**Supplied material:**
****
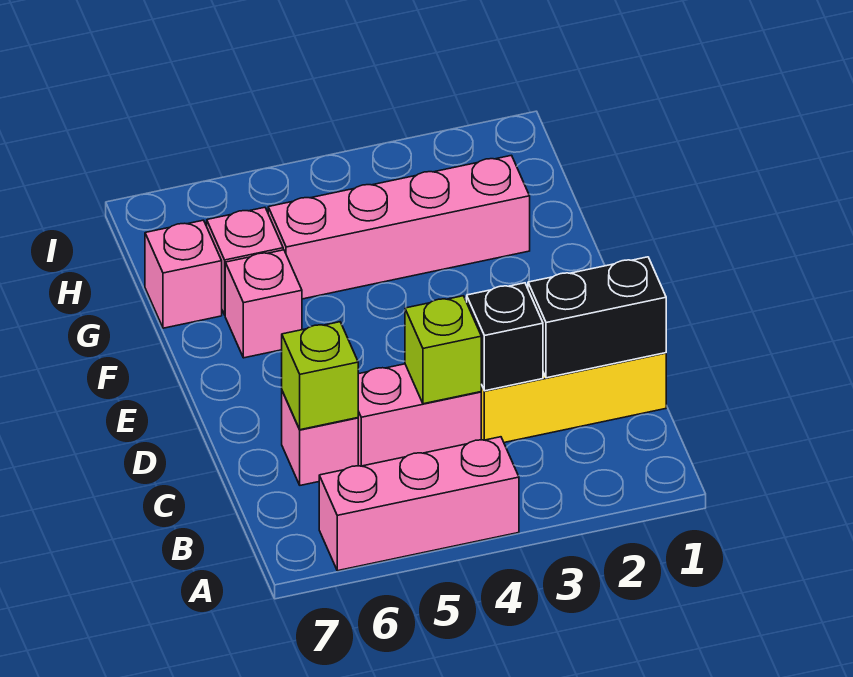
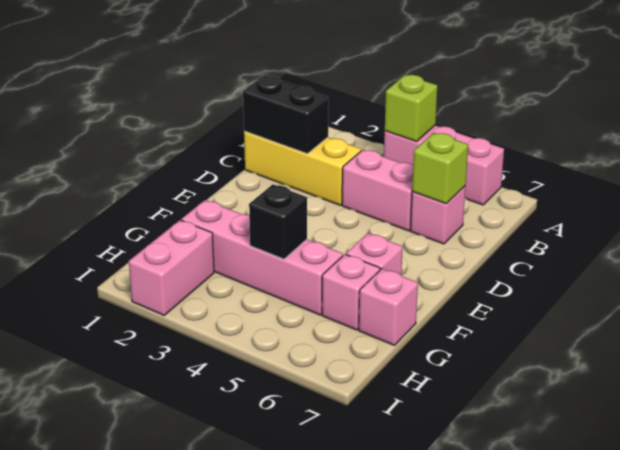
black brick C3 level 2 -> black brick G4 level 2
lime brick C4 level 2 -> lime brick A4 level 2
none -> pink brick H2:I2 level 1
****
**Brief:** Repeat the material verbatim. Do not carry over any picture.

**Task output:**
black brick C3 level 2 -> black brick G4 level 2
lime brick C4 level 2 -> lime brick A4 level 2
none -> pink brick H2:I2 level 1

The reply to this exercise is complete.